_EXERCISE INSTRUCTIONS_: Only the lines from the one containing "U2: NAND (in" through the end of the listing below belong in your answer; retype them exactly.

◇ ◇ ◇ ◇ ◇ ◇ ◇

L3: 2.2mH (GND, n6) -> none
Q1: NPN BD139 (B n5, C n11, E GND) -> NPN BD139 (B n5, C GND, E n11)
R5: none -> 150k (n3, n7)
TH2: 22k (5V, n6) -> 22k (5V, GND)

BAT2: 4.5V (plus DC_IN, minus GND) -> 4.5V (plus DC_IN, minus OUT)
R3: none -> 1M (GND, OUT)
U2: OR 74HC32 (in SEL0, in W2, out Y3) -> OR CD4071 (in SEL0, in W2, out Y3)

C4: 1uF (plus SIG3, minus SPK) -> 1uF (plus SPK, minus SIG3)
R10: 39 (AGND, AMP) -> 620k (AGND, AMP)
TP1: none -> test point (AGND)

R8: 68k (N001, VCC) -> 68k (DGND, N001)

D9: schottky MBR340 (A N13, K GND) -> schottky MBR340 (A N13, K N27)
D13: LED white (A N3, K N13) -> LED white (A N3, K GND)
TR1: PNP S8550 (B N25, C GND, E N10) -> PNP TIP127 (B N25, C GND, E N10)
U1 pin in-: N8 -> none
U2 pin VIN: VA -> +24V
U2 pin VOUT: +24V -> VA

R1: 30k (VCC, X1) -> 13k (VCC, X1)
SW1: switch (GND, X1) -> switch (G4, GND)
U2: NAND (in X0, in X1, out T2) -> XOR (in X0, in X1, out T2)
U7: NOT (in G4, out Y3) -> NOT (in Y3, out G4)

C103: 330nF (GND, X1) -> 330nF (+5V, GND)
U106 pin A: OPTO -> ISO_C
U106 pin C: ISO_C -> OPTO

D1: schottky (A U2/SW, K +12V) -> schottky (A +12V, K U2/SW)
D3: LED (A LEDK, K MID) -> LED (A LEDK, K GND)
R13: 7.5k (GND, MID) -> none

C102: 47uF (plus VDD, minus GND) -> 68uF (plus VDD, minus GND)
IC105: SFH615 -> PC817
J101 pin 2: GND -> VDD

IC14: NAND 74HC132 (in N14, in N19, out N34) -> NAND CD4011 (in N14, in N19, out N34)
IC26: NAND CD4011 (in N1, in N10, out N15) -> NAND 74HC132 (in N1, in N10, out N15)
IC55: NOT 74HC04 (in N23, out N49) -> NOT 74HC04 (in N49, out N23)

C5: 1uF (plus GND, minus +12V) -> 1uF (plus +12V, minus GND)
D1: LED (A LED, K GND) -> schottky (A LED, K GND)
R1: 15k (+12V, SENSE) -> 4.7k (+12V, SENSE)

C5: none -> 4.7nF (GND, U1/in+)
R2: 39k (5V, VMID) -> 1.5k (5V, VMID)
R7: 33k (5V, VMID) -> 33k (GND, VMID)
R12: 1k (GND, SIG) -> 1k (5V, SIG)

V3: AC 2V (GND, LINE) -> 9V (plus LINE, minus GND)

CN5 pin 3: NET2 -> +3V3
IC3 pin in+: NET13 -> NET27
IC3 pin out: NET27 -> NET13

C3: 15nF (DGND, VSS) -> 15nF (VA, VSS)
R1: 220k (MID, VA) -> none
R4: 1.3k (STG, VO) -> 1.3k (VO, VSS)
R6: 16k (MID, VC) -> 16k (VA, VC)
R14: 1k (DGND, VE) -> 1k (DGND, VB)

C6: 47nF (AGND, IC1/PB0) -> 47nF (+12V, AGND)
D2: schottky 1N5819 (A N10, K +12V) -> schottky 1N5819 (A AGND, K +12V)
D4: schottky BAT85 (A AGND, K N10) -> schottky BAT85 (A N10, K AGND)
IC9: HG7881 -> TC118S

◇ ◇ ◇ ◇ ◇ ◇ ◇

_RESULT_:
U2: NAND (in X0, in X1, out T2) -> XOR (in X0, in X1, out T2)
U7: NOT (in G4, out Y3) -> NOT (in Y3, out G4)

C103: 330nF (GND, X1) -> 330nF (+5V, GND)
U106 pin A: OPTO -> ISO_C
U106 pin C: ISO_C -> OPTO

D1: schottky (A U2/SW, K +12V) -> schottky (A +12V, K U2/SW)
D3: LED (A LEDK, K MID) -> LED (A LEDK, K GND)
R13: 7.5k (GND, MID) -> none

C102: 47uF (plus VDD, minus GND) -> 68uF (plus VDD, minus GND)
IC105: SFH615 -> PC817
J101 pin 2: GND -> VDD

IC14: NAND 74HC132 (in N14, in N19, out N34) -> NAND CD4011 (in N14, in N19, out N34)
IC26: NAND CD4011 (in N1, in N10, out N15) -> NAND 74HC132 (in N1, in N10, out N15)
IC55: NOT 74HC04 (in N23, out N49) -> NOT 74HC04 (in N49, out N23)

C5: 1uF (plus GND, minus +12V) -> 1uF (plus +12V, minus GND)
D1: LED (A LED, K GND) -> schottky (A LED, K GND)
R1: 15k (+12V, SENSE) -> 4.7k (+12V, SENSE)

C5: none -> 4.7nF (GND, U1/in+)
R2: 39k (5V, VMID) -> 1.5k (5V, VMID)
R7: 33k (5V, VMID) -> 33k (GND, VMID)
R12: 1k (GND, SIG) -> 1k (5V, SIG)

V3: AC 2V (GND, LINE) -> 9V (plus LINE, minus GND)

CN5 pin 3: NET2 -> +3V3
IC3 pin in+: NET13 -> NET27
IC3 pin out: NET27 -> NET13

C3: 15nF (DGND, VSS) -> 15nF (VA, VSS)
R1: 220k (MID, VA) -> none
R4: 1.3k (STG, VO) -> 1.3k (VO, VSS)
R6: 16k (MID, VC) -> 16k (VA, VC)
R14: 1k (DGND, VE) -> 1k (DGND, VB)

C6: 47nF (AGND, IC1/PB0) -> 47nF (+12V, AGND)
D2: schottky 1N5819 (A N10, K +12V) -> schottky 1N5819 (A AGND, K +12V)
D4: schottky BAT85 (A AGND, K N10) -> schottky BAT85 (A N10, K AGND)
IC9: HG7881 -> TC118S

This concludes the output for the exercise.